EXERCISE INSTRUCTIONS ▸ The pictures must be left out, while the rest of the data is copied exactly.

STUDY MATERIAL ▸
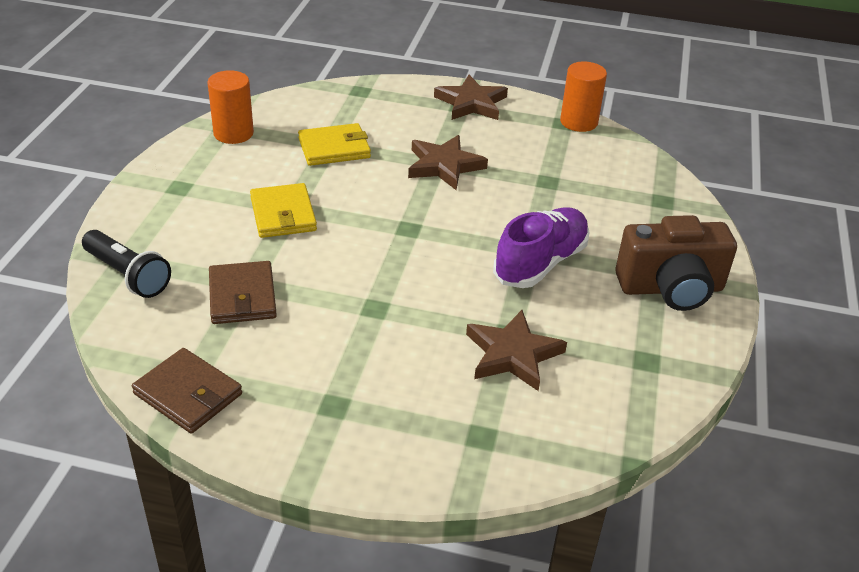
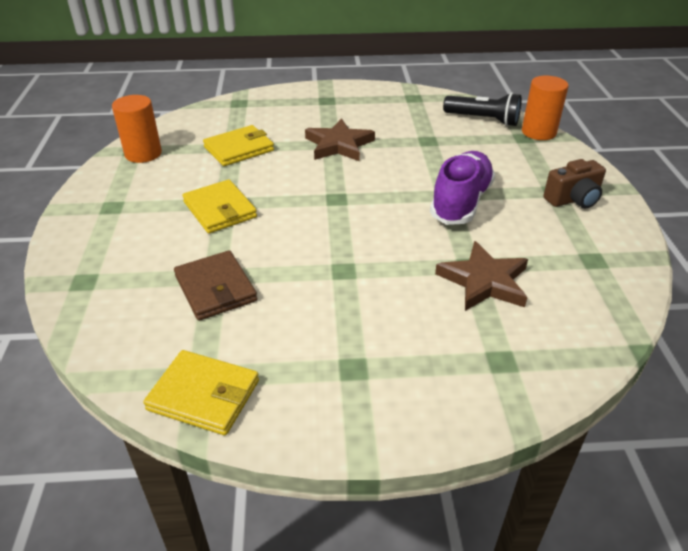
camera: 15 degrees left, 0 degrees up
(128, 275) = (93, 295): black flashlight -> black flashlight (483, 120)
(188, 394) = (204, 395): brown wallet -> yellow wallet
(471, 103) = (334, 96): brown star -> none
(578, 122) = (425, 95): orange cylinder -> orange cylinder (538, 132)
(671, 288) = (573, 200): brown camera -> brown camera, size x0.61

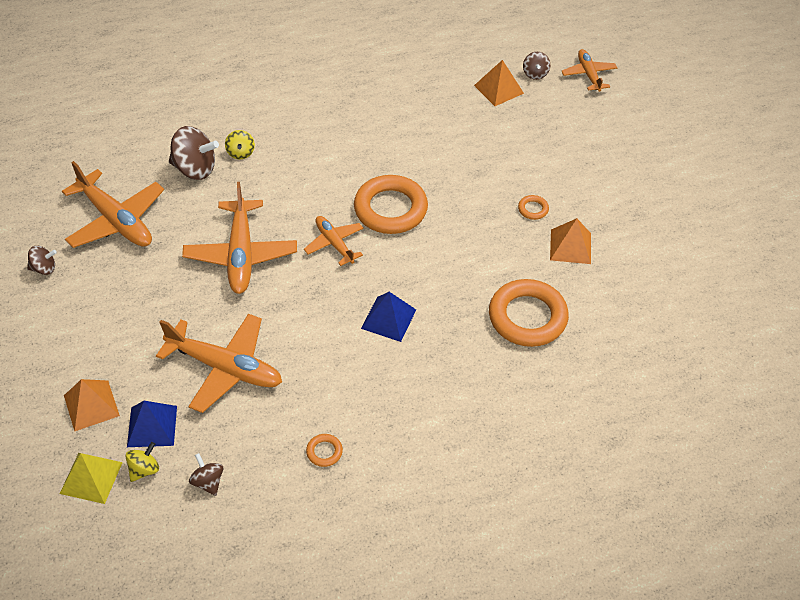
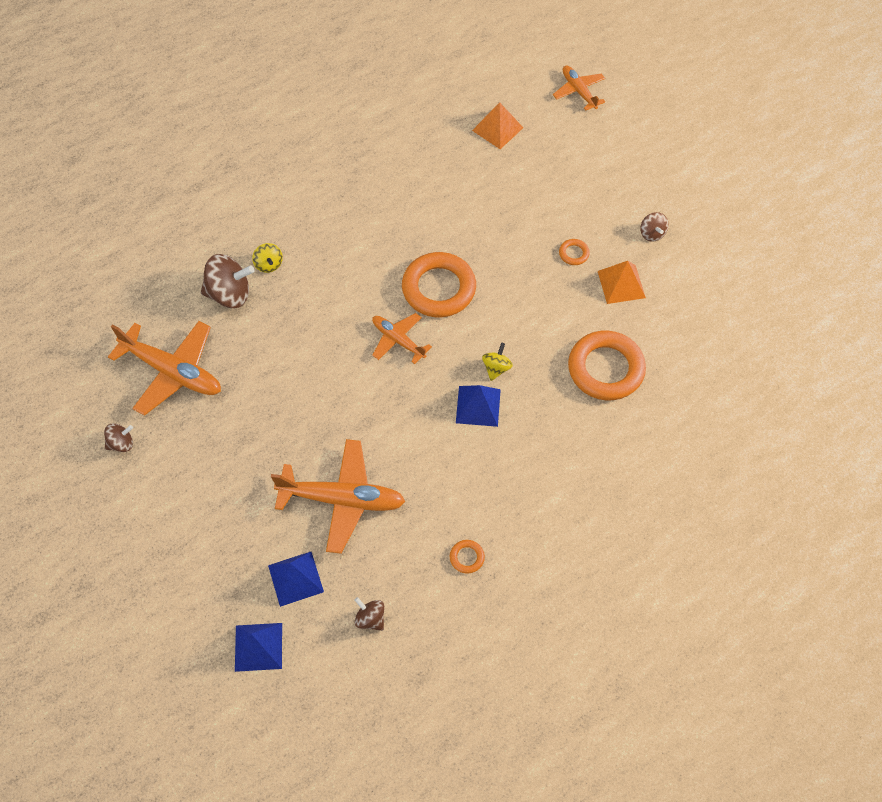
camera: 15 degrees left, 10 degrees up
(91, 405) = (229, 574): orange pyramid -> none
(91, 478) = (258, 647): yellow pyramid -> blue pyramid
(144, 469) = (306, 624): yellow spinning top -> yellow spinning top (496, 368)
(241, 254) = (312, 376): orange plane -> none
(535, 74) = (527, 103): brown spinning top -> brown spinning top (652, 234)

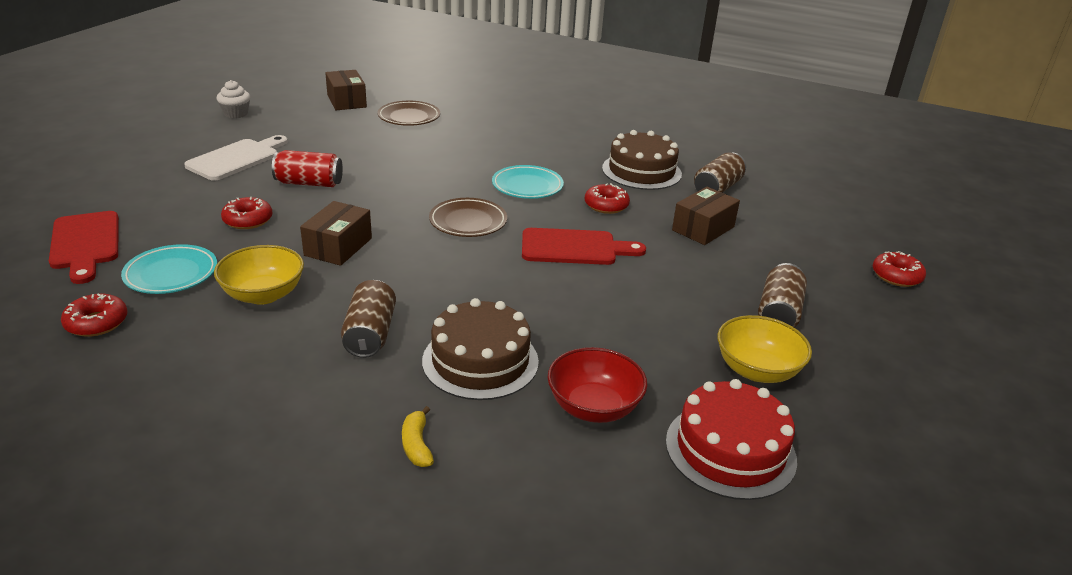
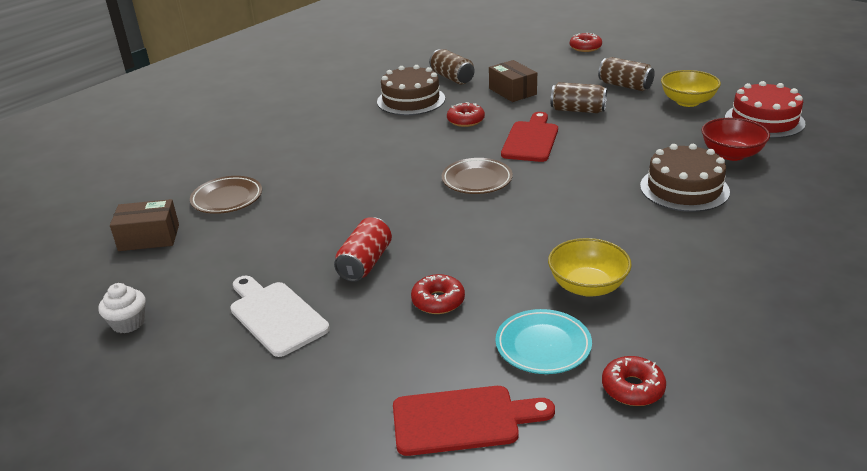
camera: 70 degrees left, 0 degrees up
(338, 247) = (507, 246): brown box -> none
(370, 334) = (651, 232): brown can -> brown can (578, 110)
(417, 445) = (782, 217): yellow banana -> none
(527, 186) = (419, 149): turquoise plate -> none

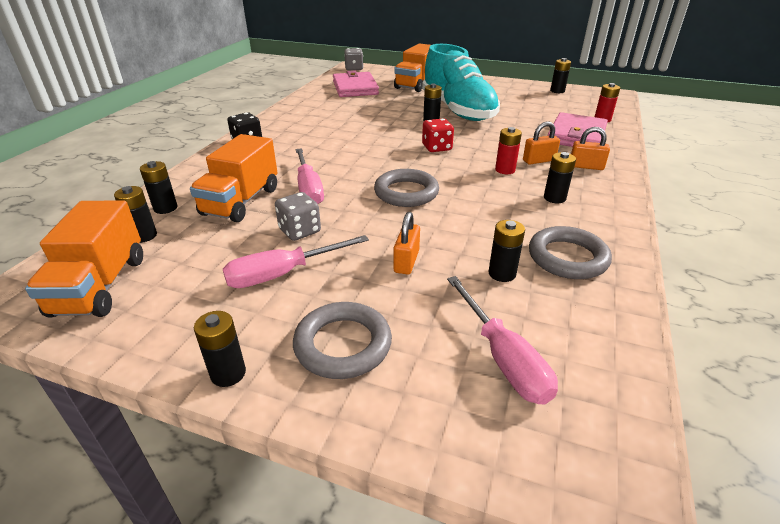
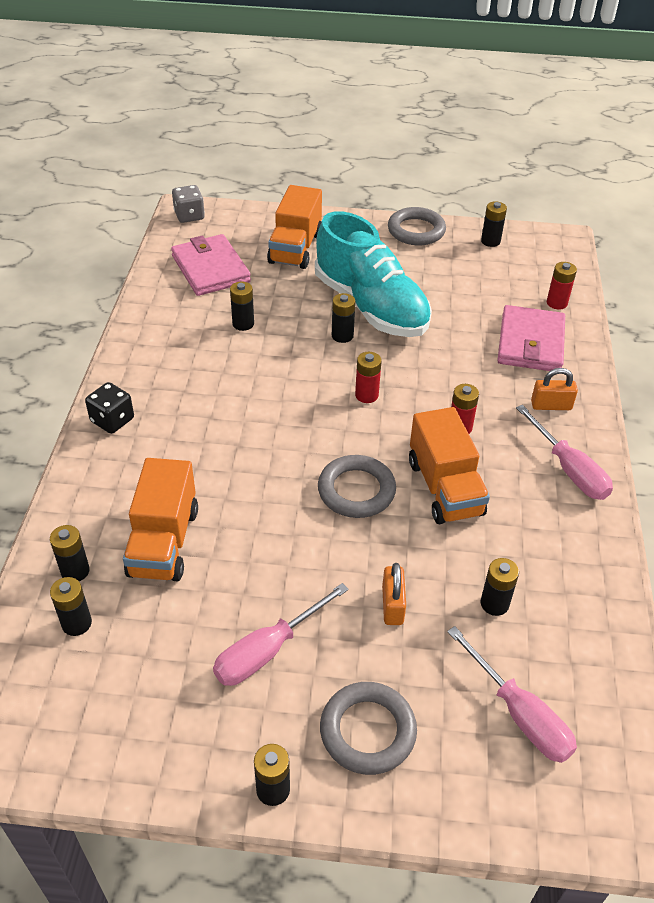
camera: 15 degrees left, 10 degrees up
(100, 286) = (74, 709): orange truck -> orange truck (445, 488)
(300, 231) = (257, 580): grey dice -> none
(309, 189) = (237, 505): pink screwdriver -> pink screwdriver (569, 469)
(436, 147) = (366, 395): red dice -> red battery
(539, 160) = (495, 402): orange padlock -> none
(554, 198) = (525, 471): black battery -> black battery (243, 324)
(567, 257) = (555, 567): grey ring -> grey ring (416, 231)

ANSWER AREA ▸
camera: 15 degrees left, 0 degrees up
(128, 275) = (93, 295): black flashlight -> black flashlight (483, 120)
(188, 394) = (204, 395): brown wallet -> yellow wallet
(471, 103) = (334, 96): brown star -> none
(578, 122) = (425, 95): orange cylinder -> orange cylinder (538, 132)
(671, 288) = (573, 200): brown camera -> brown camera, size x0.61

camera: 15 degrees left, 10 degrees up
(91, 405) = (229, 574): orange pyramid -> none
(91, 478) = (258, 647): yellow pyramid -> blue pyramid
(144, 469) = (306, 624): yellow spinning top -> yellow spinning top (496, 368)
(241, 254) = (312, 376): orange plane -> none
(535, 74) = (527, 103): brown spinning top -> brown spinning top (652, 234)

camera: 70 degrees left, 0 degrees up
(338, 247) = (507, 246): brown box -> none
(370, 334) = (651, 232): brown can -> brown can (578, 110)
(417, 445) = (782, 217): yellow banana -> none
(527, 186) = (419, 149): turquoise plate -> none

camera: 15 degrees left, 10 degrees up
(100, 286) = (74, 709): orange truck -> orange truck (445, 488)
(300, 231) = (257, 580): grey dice -> none
(309, 189) = (237, 505): pink screwdriver -> pink screwdriver (569, 469)
(436, 147) = (366, 395): red dice -> red battery
(539, 160) = (495, 402): orange padlock -> none
(554, 198) = (525, 471): black battery -> black battery (243, 324)
(567, 257) = (555, 567): grey ring -> grey ring (416, 231)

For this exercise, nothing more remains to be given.